### What you have to do
Every record below should be copied exactly, with the pictures left out.

Scene change data

========================

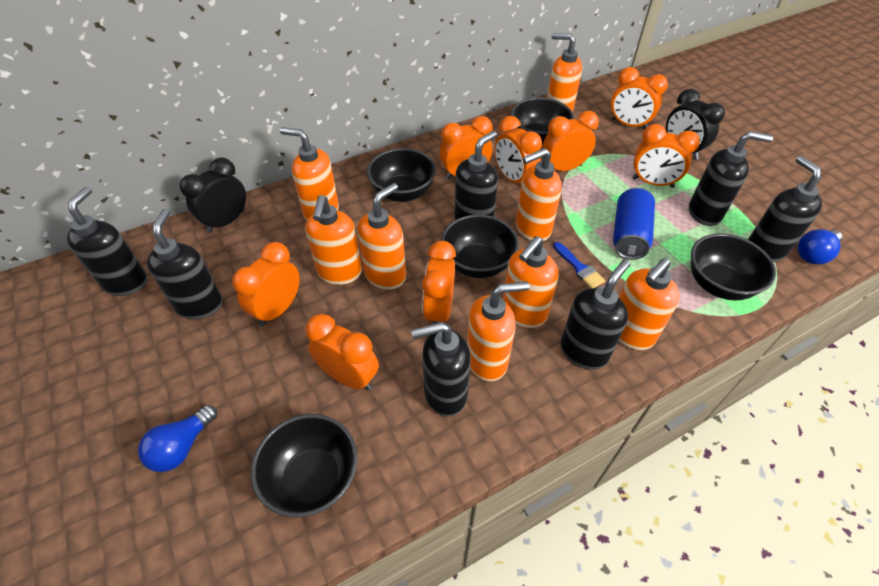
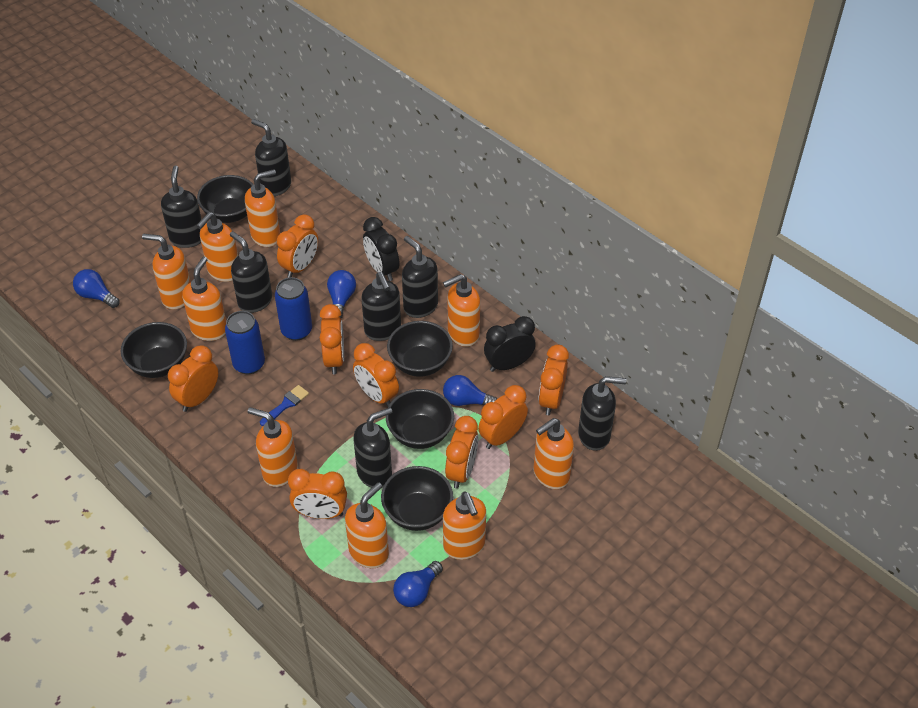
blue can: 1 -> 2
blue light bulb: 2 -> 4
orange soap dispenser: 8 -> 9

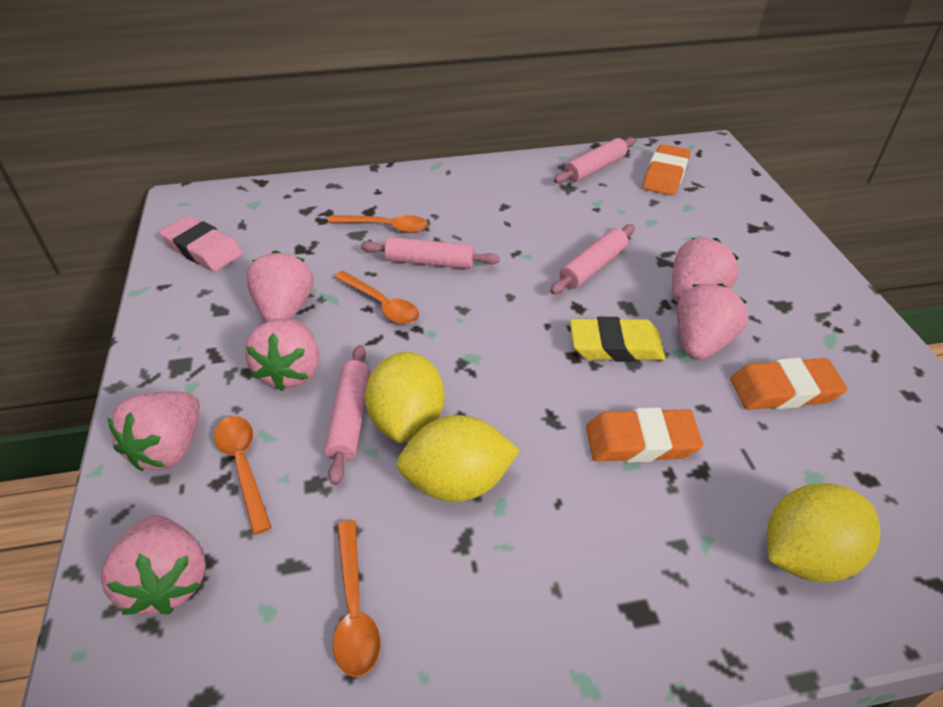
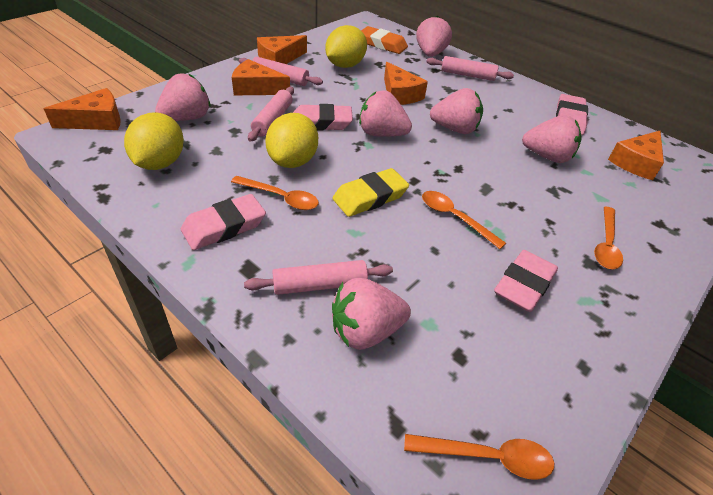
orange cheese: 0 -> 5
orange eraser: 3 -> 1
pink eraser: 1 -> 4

========================

### Answer section
blue can: 1 -> 2
blue light bulb: 2 -> 4
orange soap dispenser: 8 -> 9

orange cheese: 0 -> 5
orange eraser: 3 -> 1
pink eraser: 1 -> 4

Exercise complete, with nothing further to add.